Spatial object tracking data

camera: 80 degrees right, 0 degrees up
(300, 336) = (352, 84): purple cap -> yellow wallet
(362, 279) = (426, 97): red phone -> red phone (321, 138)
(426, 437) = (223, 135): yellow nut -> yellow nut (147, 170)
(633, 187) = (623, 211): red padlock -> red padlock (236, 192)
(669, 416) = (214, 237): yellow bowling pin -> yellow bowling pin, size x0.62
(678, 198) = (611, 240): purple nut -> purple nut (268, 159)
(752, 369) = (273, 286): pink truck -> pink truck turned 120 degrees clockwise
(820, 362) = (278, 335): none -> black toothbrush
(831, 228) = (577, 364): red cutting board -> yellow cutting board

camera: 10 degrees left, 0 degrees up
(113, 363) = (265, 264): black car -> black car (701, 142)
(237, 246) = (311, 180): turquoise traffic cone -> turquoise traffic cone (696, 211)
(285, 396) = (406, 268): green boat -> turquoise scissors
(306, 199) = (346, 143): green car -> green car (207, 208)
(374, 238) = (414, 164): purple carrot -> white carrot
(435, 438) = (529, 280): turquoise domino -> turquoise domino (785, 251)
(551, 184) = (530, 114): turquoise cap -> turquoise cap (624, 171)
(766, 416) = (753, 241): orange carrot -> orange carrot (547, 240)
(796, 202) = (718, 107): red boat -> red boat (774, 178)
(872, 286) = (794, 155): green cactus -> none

* * *

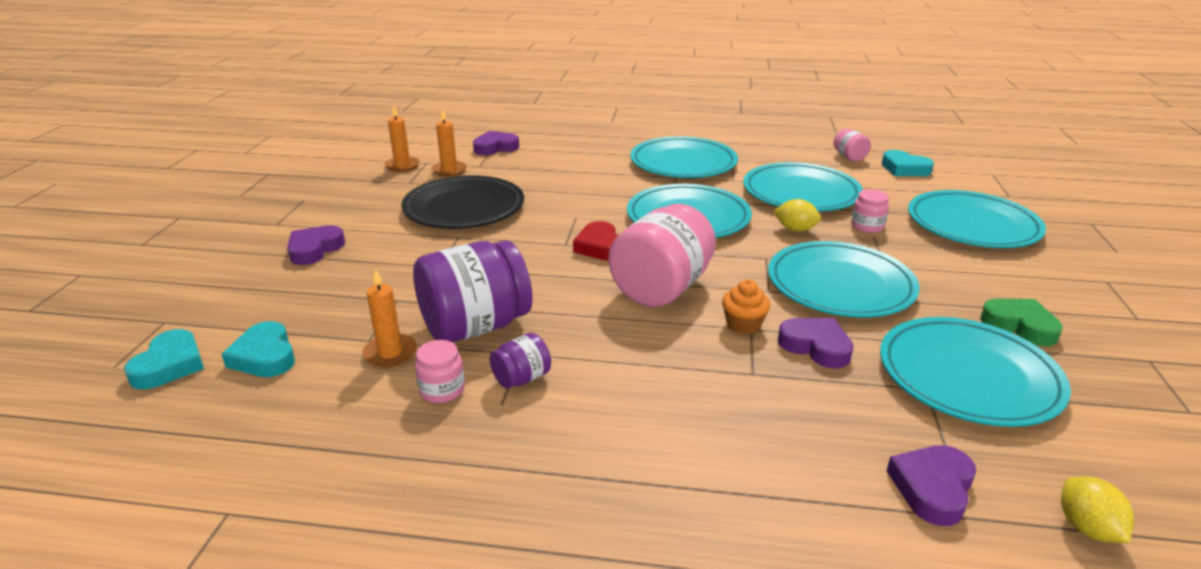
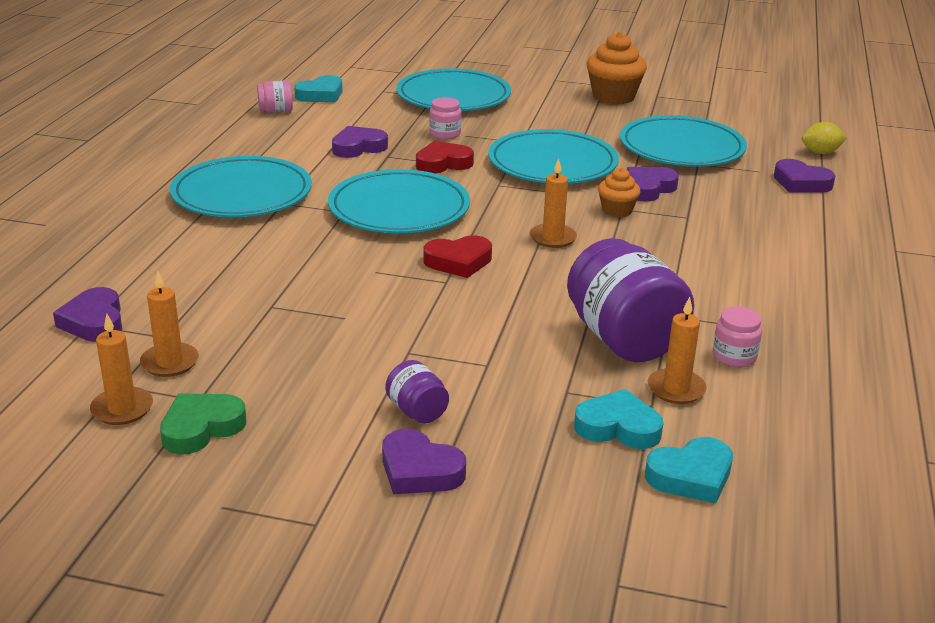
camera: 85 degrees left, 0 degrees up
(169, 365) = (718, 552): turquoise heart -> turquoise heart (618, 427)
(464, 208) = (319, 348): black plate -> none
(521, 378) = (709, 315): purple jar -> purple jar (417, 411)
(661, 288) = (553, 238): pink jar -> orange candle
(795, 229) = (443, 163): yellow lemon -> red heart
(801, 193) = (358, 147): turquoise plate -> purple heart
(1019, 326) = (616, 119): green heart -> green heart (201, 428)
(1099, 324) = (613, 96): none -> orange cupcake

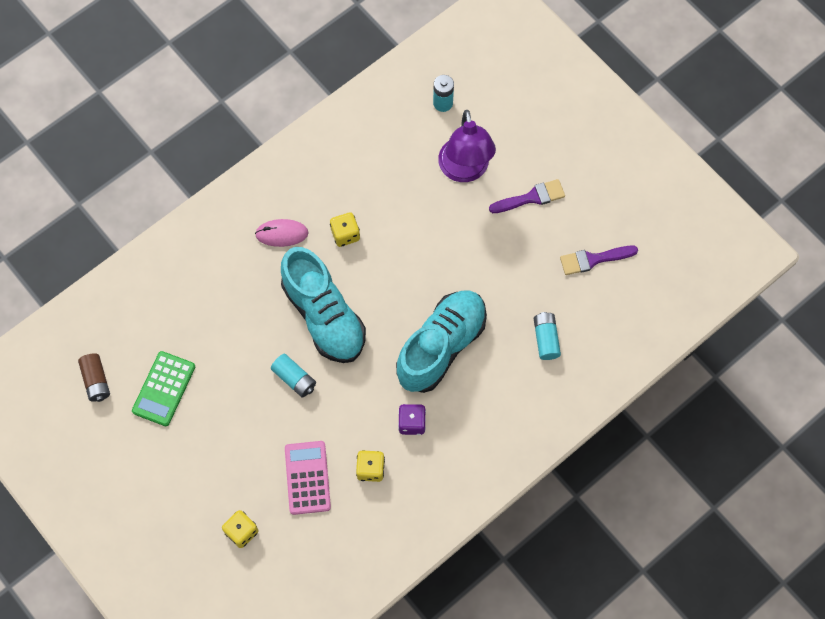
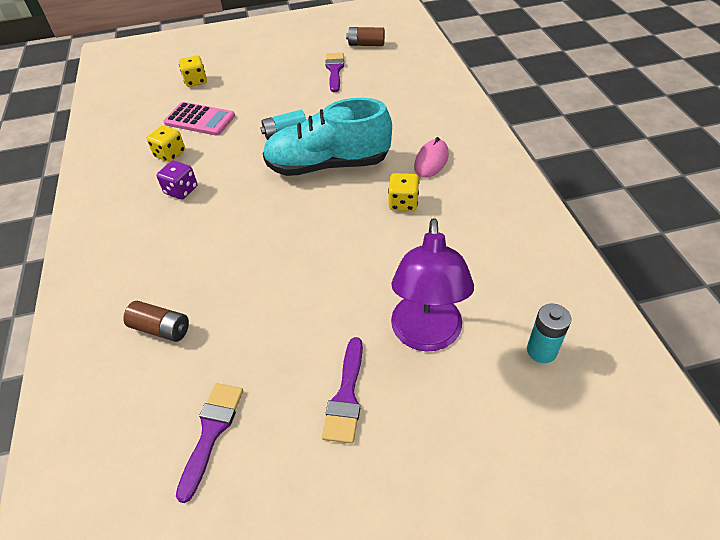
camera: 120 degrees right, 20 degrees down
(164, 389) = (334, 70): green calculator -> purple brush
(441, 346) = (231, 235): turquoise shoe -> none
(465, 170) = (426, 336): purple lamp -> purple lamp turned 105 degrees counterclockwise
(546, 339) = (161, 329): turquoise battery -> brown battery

### Directions
Which lines above run from the one containing "(441, 346) = (231, 235): turquoise" to the one containing "(546, 339) = (161, 329): turquoise"? Give them again exactly, both ends included.

### Expected output
(441, 346) = (231, 235): turquoise shoe -> none
(465, 170) = (426, 336): purple lamp -> purple lamp turned 105 degrees counterclockwise
(546, 339) = (161, 329): turquoise battery -> brown battery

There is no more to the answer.